___ Data for the task

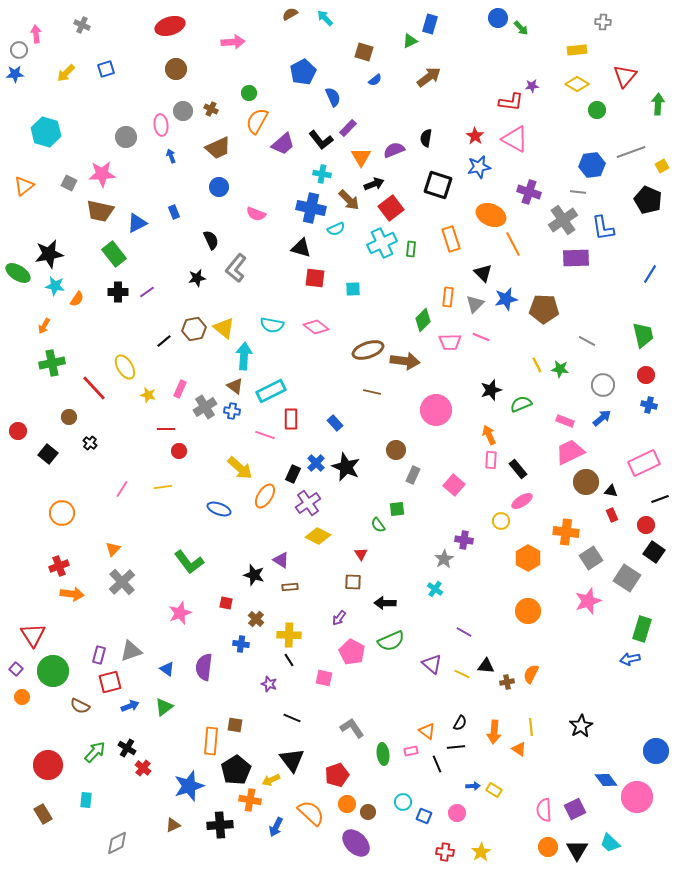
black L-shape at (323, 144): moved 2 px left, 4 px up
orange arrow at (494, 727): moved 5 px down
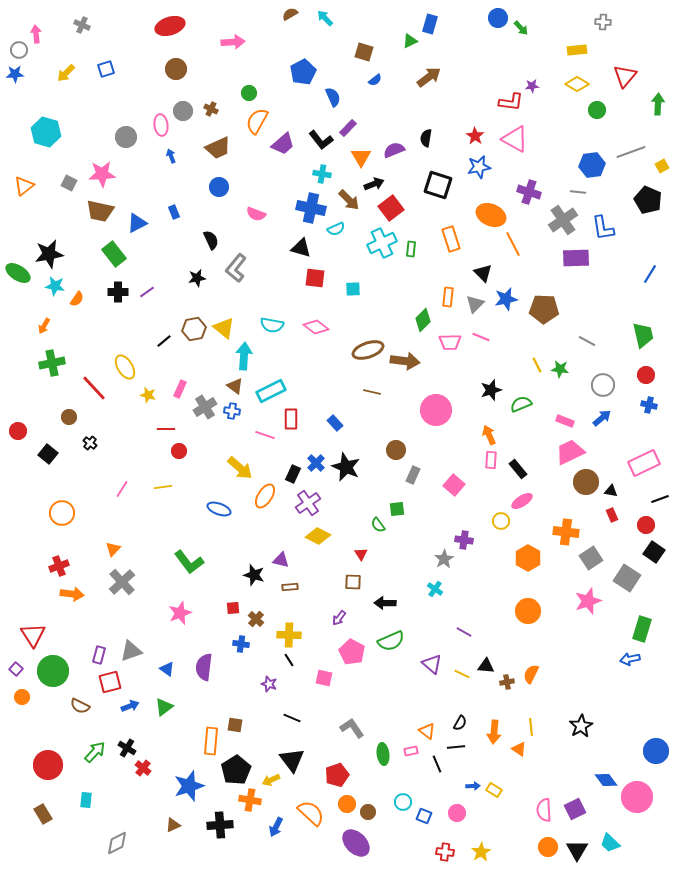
purple triangle at (281, 560): rotated 18 degrees counterclockwise
red square at (226, 603): moved 7 px right, 5 px down; rotated 16 degrees counterclockwise
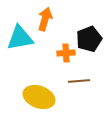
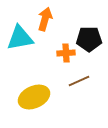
black pentagon: rotated 20 degrees clockwise
brown line: rotated 20 degrees counterclockwise
yellow ellipse: moved 5 px left; rotated 44 degrees counterclockwise
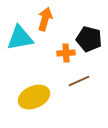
black pentagon: rotated 15 degrees clockwise
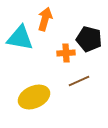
cyan triangle: rotated 20 degrees clockwise
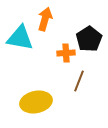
black pentagon: rotated 25 degrees clockwise
brown line: rotated 45 degrees counterclockwise
yellow ellipse: moved 2 px right, 5 px down; rotated 12 degrees clockwise
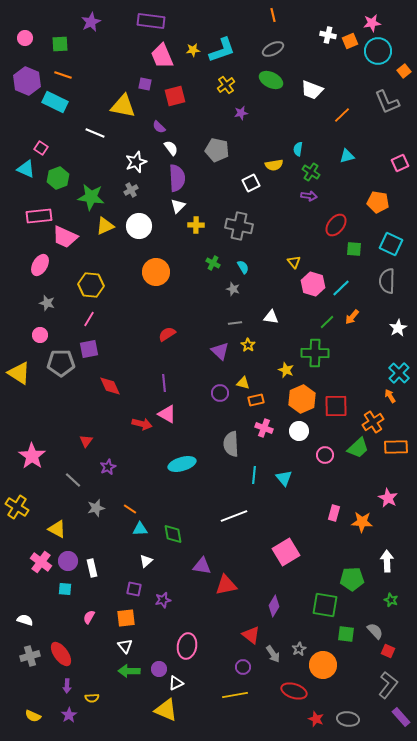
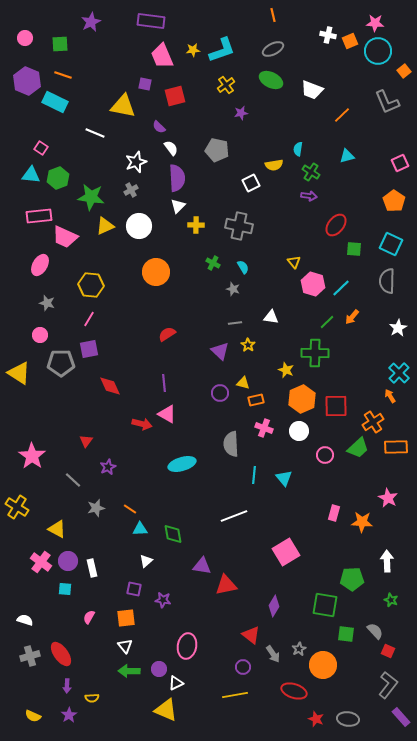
pink star at (372, 23): moved 3 px right; rotated 12 degrees clockwise
cyan triangle at (26, 169): moved 5 px right, 6 px down; rotated 18 degrees counterclockwise
orange pentagon at (378, 202): moved 16 px right, 1 px up; rotated 25 degrees clockwise
purple star at (163, 600): rotated 21 degrees clockwise
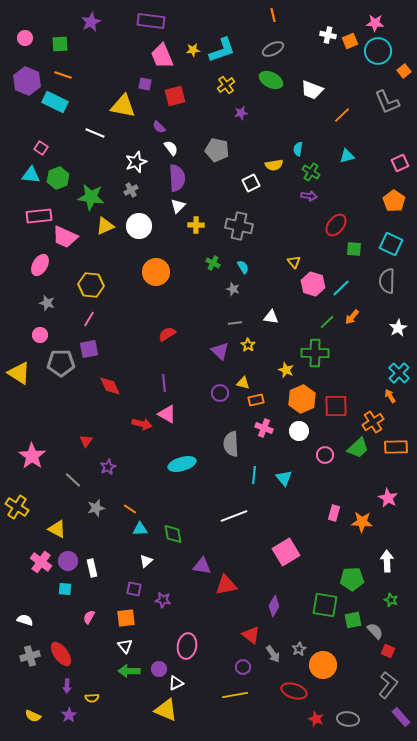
green square at (346, 634): moved 7 px right, 14 px up; rotated 18 degrees counterclockwise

______

▶ **What to do**
Copy the lines of the records above exactly, from the start of the records up to and including the line containing "red square at", omitting the picture lines.

▶ **Solution for this problem**
black L-shape at (323, 144): moved 2 px left, 4 px up
orange arrow at (494, 727): moved 5 px down
purple triangle at (281, 560): rotated 18 degrees counterclockwise
red square at (226, 603): moved 7 px right, 5 px down; rotated 16 degrees counterclockwise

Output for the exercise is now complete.